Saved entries
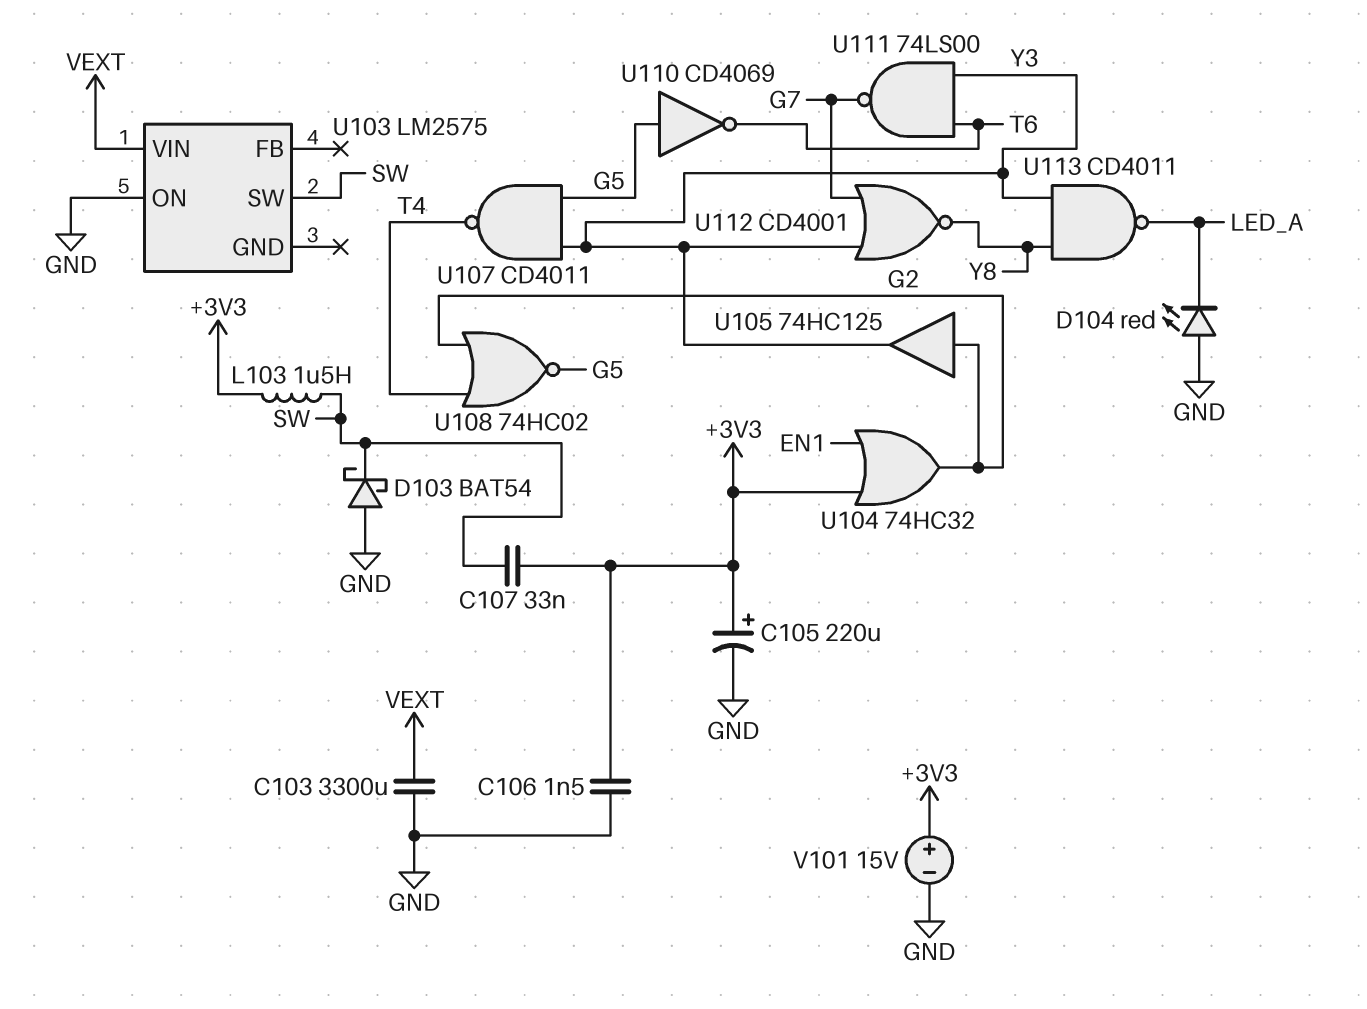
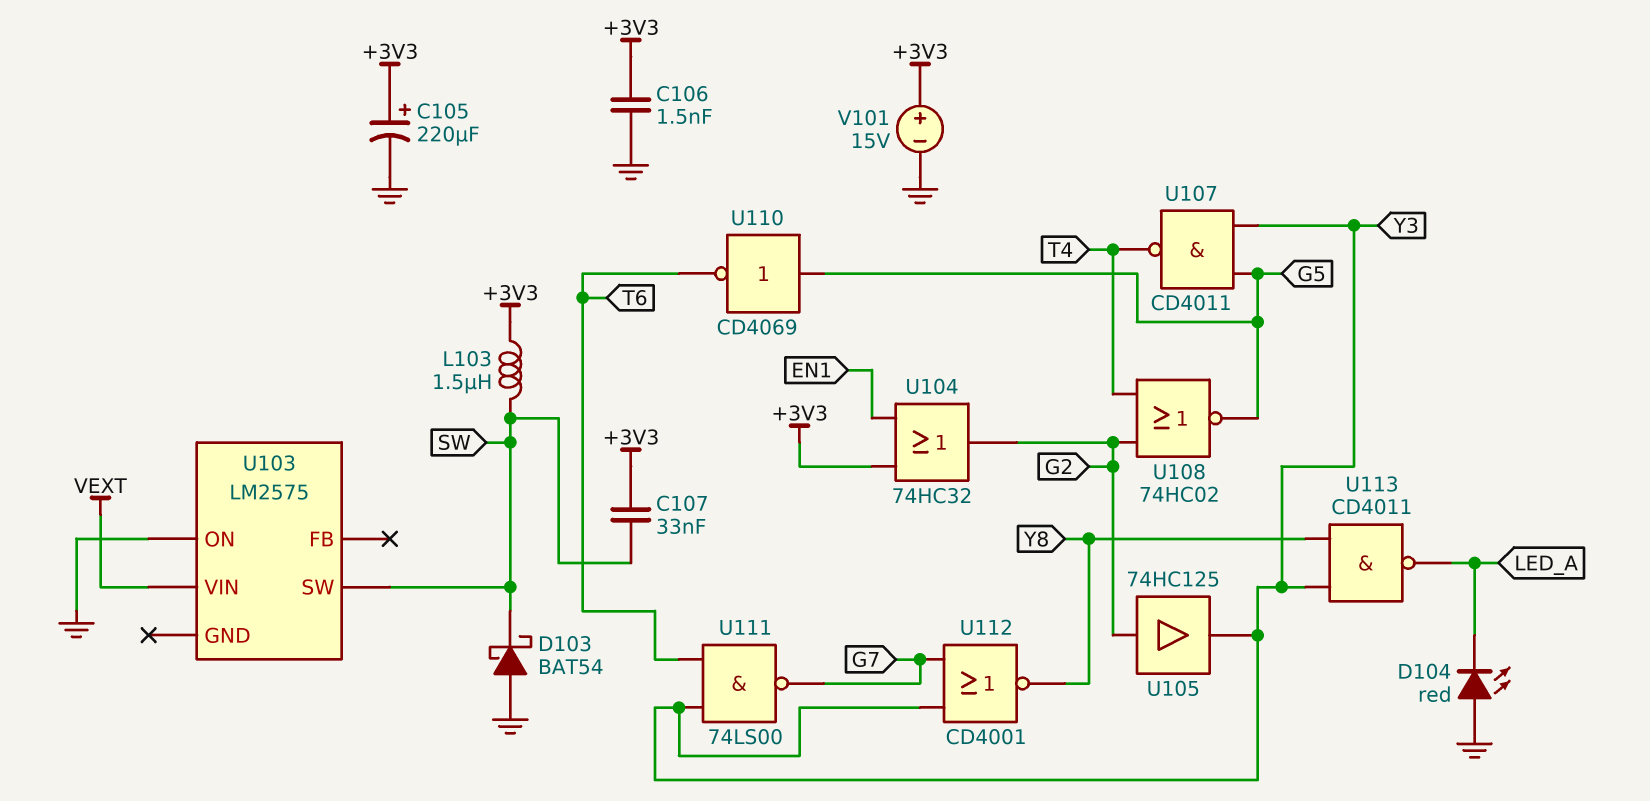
C103: 3300uF (GND, VEXT) -> none

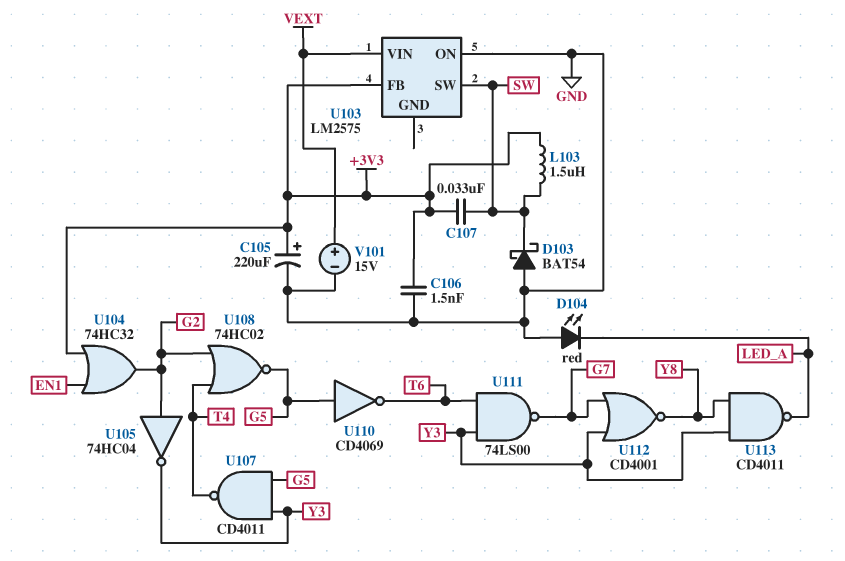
U103 pin FB: none -> +3V3
U105: buffer 74HC125 (in G2, out Y3) -> NOT 74HC04 (in G2, out Y3)
V101: 15V (plus +3V3, minus GND) -> 15V (plus VEXT, minus GND)

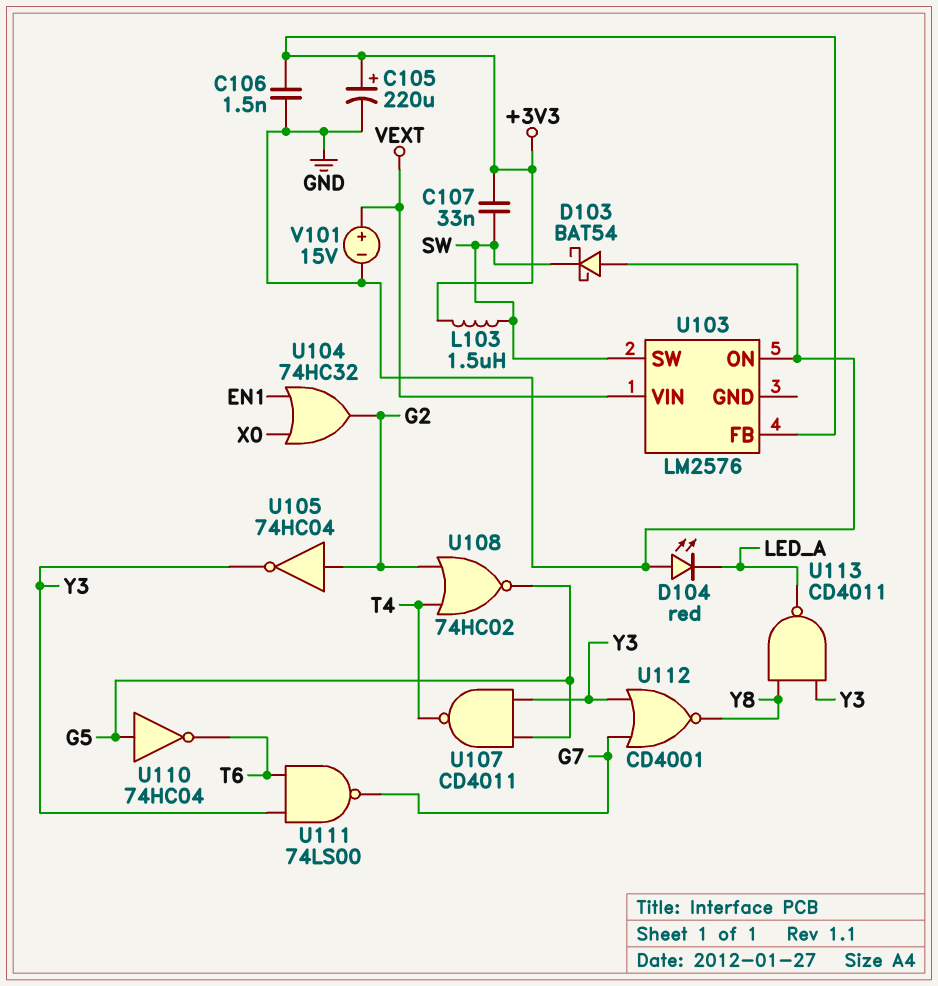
U103: LM2575 -> LM2576
U104: OR 74HC32 (in +3V3, in EN1, out G2) -> OR 74HC32 (in EN1, in X0, out G2)
U110: NOT CD4069 (in G5, out T6) -> NOT 74HC04 (in G5, out T6)

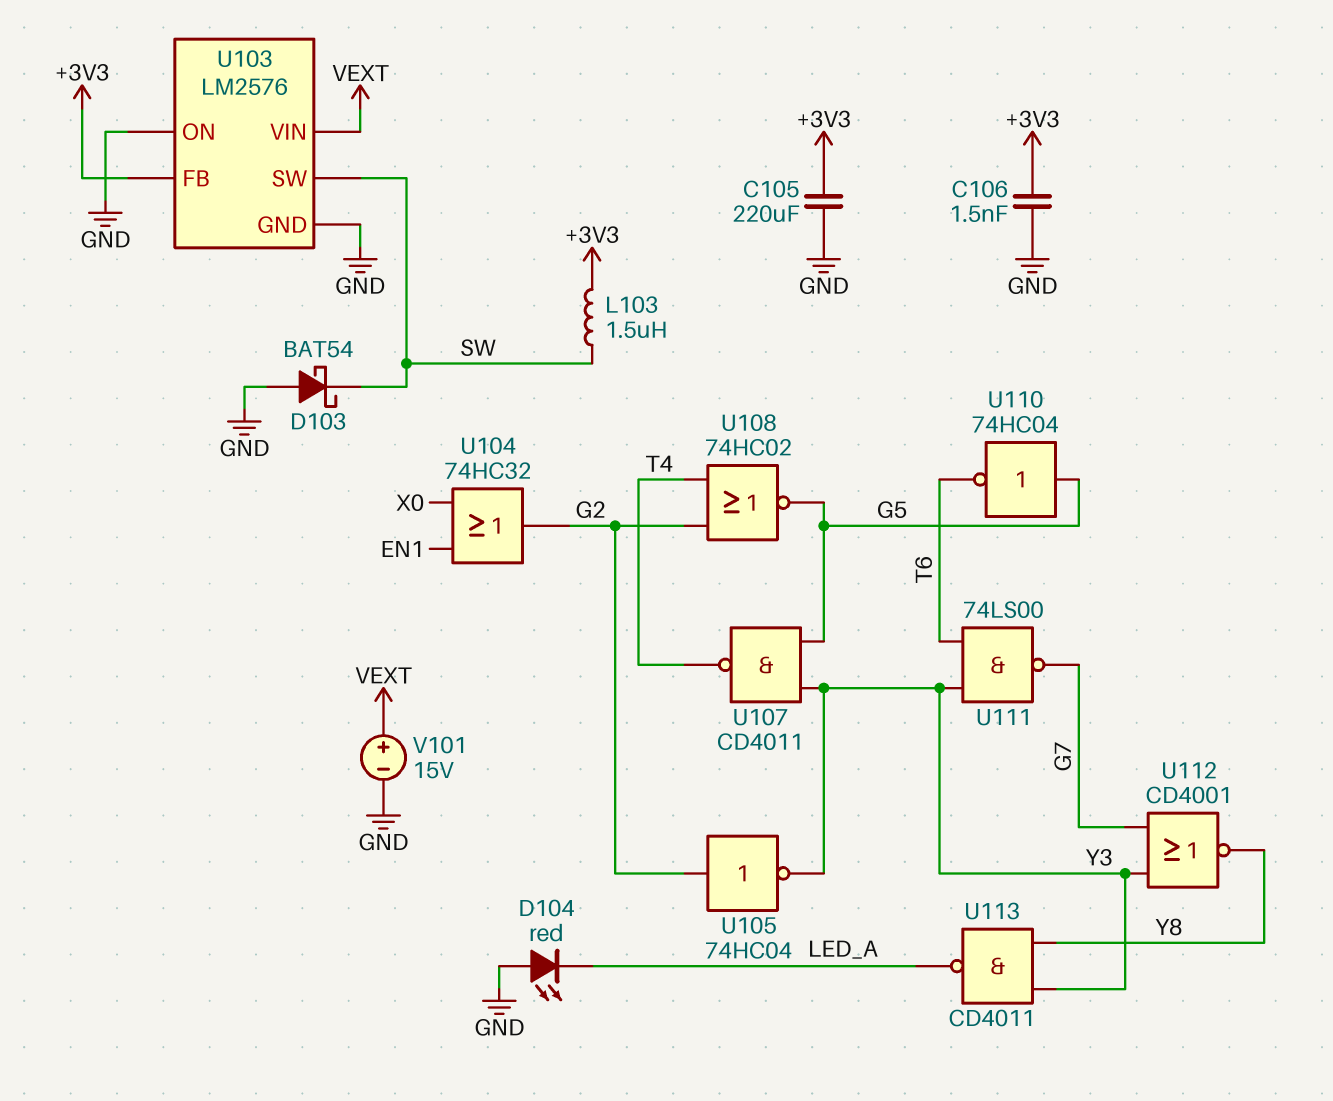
C105: 220uF (plus +3V3, minus GND) -> 220uF (+3V3, GND)
C107: 33nF (+3V3, SW) -> none
U103 pin GND: none -> GND

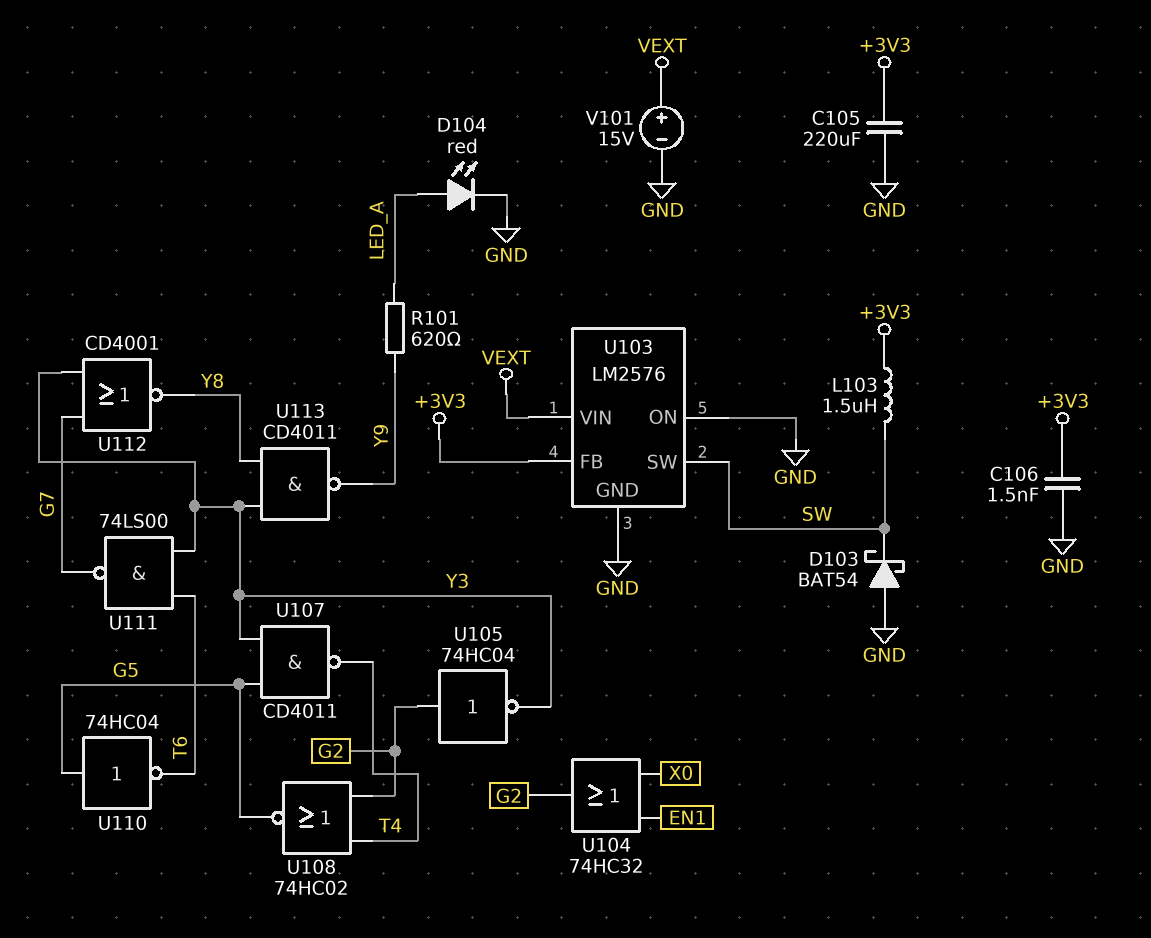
D104: LED red (A GND, K LED_A) -> LED red (A LED_A, K GND)
R101: none -> 620 (LED_A, Y9)
U113: NAND CD4011 (in Y3, in Y8, out LED_A) -> NAND CD4011 (in Y3, in Y8, out Y9)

(YOUR TASK) When you transcribe the entries above, begin at their first line, end with the line containing "U104: OR 74HC32", and copy each line exactly without any picture.

(EXERCISE ANSWER)
C103: 3300uF (GND, VEXT) -> none

U103 pin FB: none -> +3V3
U105: buffer 74HC125 (in G2, out Y3) -> NOT 74HC04 (in G2, out Y3)
V101: 15V (plus +3V3, minus GND) -> 15V (plus VEXT, minus GND)

U103: LM2575 -> LM2576
U104: OR 74HC32 (in +3V3, in EN1, out G2) -> OR 74HC32 (in EN1, in X0, out G2)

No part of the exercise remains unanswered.